Aim of the task: Can you print the items below, unchanged, starting with the first line and ending with the line that contains "road 3 (tertiary): [(466,317),(364,410)]", with that line included?

Data shown:
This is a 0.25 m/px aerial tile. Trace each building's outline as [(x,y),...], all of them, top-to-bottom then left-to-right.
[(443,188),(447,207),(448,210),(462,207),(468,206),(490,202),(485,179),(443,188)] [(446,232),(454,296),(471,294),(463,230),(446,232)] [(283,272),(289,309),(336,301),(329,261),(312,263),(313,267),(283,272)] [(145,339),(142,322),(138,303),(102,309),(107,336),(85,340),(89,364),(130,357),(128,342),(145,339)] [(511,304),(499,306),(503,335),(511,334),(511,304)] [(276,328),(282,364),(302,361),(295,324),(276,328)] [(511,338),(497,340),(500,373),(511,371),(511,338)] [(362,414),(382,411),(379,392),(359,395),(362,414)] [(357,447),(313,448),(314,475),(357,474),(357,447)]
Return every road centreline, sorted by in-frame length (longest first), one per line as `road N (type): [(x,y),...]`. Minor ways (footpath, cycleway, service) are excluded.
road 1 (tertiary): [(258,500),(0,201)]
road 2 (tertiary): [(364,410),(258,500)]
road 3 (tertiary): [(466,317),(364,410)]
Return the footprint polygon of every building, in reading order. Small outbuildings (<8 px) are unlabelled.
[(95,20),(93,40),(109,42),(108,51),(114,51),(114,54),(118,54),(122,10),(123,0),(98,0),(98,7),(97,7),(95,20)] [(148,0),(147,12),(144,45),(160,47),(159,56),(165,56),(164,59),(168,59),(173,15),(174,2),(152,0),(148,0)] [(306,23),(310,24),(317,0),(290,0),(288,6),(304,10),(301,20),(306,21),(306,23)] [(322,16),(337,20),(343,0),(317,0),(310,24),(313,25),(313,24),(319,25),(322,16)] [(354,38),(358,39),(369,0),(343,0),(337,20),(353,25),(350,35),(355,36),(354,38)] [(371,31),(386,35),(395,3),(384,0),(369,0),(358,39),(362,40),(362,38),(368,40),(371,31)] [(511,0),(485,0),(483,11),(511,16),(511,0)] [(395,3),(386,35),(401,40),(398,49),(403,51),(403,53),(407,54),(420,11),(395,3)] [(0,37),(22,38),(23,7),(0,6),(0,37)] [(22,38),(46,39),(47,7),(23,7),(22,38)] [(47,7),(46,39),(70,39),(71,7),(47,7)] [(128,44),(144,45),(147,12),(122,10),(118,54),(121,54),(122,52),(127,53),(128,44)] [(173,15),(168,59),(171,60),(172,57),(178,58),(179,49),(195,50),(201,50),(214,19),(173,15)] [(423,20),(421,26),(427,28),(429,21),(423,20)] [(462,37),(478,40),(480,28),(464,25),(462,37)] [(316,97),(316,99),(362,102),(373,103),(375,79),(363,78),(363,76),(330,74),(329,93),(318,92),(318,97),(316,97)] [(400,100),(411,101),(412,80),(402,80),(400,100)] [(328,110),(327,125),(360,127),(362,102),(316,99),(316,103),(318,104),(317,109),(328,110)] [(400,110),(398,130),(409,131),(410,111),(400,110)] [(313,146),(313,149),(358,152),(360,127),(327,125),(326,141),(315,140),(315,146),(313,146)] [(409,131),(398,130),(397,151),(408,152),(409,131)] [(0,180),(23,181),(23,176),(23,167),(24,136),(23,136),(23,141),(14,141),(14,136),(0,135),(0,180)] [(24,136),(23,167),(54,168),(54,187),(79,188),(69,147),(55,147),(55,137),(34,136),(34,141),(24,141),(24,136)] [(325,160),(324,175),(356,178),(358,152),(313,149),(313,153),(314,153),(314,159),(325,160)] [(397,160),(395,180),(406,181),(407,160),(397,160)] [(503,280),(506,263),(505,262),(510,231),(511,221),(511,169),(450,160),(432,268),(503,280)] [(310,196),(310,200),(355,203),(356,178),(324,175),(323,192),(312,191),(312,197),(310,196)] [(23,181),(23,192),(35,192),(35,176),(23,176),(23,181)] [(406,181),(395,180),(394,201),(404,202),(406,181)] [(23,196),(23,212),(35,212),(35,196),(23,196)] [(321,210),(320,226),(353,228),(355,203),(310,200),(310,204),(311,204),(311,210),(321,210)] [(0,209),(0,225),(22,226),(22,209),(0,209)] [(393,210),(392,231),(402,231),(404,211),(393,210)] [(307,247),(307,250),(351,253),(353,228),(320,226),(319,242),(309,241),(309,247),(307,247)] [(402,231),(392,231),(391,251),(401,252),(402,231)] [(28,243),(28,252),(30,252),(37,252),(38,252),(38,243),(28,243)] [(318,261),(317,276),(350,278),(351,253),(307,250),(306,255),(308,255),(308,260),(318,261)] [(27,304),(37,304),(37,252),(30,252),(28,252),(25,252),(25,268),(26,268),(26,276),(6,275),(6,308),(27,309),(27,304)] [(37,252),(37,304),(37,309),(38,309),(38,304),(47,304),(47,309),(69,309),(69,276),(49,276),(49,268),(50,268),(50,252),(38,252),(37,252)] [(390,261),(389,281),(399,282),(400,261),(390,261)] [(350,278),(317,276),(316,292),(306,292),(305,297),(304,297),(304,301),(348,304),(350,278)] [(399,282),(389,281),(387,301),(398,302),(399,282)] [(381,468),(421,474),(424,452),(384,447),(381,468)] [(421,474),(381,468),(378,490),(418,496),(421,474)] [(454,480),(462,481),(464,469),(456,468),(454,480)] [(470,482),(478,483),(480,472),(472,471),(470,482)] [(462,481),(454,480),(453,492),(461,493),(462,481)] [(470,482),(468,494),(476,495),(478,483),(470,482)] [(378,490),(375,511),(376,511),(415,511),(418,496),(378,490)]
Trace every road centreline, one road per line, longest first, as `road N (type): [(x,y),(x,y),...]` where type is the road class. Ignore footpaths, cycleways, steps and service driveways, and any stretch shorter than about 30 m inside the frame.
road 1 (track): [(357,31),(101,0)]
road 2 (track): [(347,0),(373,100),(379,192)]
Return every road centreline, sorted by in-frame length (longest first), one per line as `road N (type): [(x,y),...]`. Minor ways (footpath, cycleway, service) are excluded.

Exercise output:
This is a 0.25 m/px aerial tile. Trace each building's outline as [(x,y),...], all of them, top-to-bottom then left-to-right.
[(443,188),(447,207),(448,210),(462,207),(468,206),(490,202),(485,179),(443,188)] [(446,232),(454,296),(471,294),(463,230),(446,232)] [(283,272),(289,309),(336,301),(329,261),(312,263),(313,267),(283,272)] [(145,339),(142,322),(138,303),(102,309),(107,336),(85,340),(89,364),(130,357),(128,342),(145,339)] [(511,304),(499,306),(503,335),(511,334),(511,304)] [(276,328),(282,364),(302,361),(295,324),(276,328)] [(511,338),(497,340),(500,373),(511,371),(511,338)] [(362,414),(382,411),(379,392),(359,395),(362,414)] [(357,447),(313,448),(314,475),(357,474),(357,447)]
Return every road centreline, sorted by in-frame length (longest first), one per line as `road N (type): [(x,y),...]`. Minor ways (footpath, cycleway, service) are excluded.
road 1 (tertiary): [(258,500),(0,201)]
road 2 (tertiary): [(364,410),(258,500)]
road 3 (tertiary): [(466,317),(364,410)]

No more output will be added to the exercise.